## Given information:

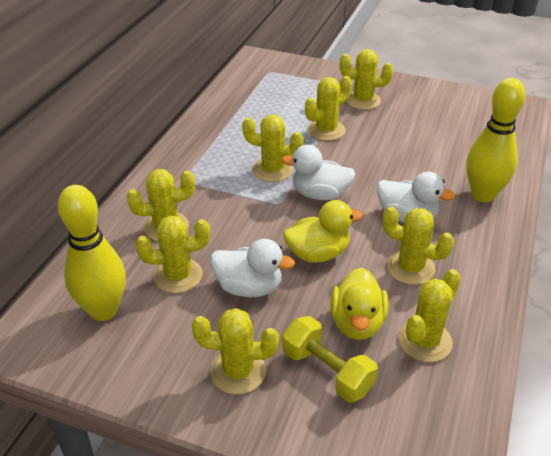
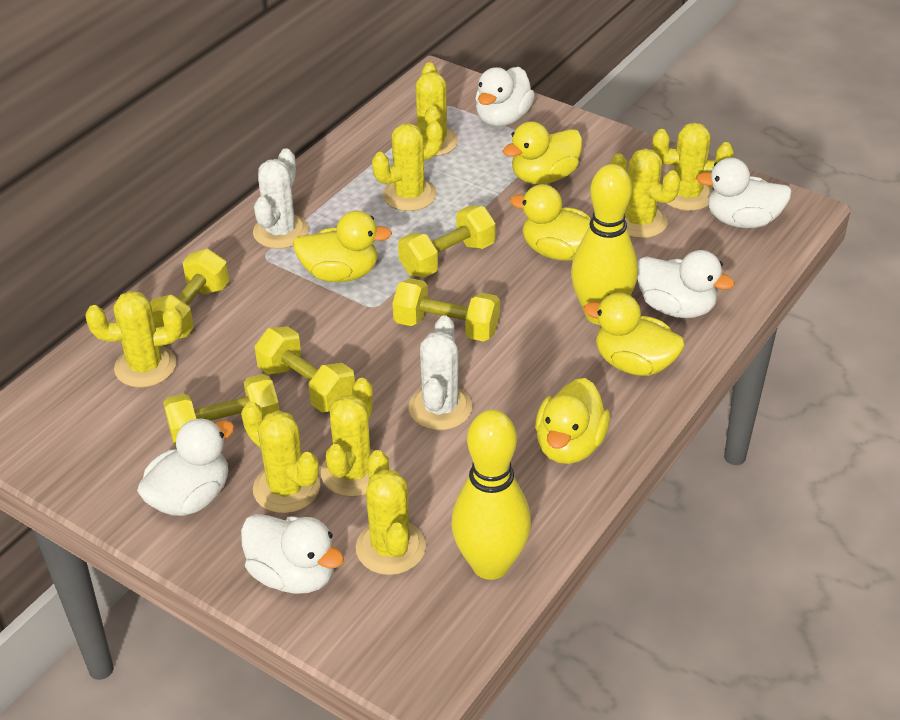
white cactus: 0 -> 2
white duck: 3 -> 5
yellow duck: 2 -> 5
yellow dumbbell: 1 -> 5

## What you will do:
The answer must be the whole listing, word for word, with no pictures in it. Please write it out.

## Response to this task:
white cactus: 0 -> 2
white duck: 3 -> 5
yellow duck: 2 -> 5
yellow dumbbell: 1 -> 5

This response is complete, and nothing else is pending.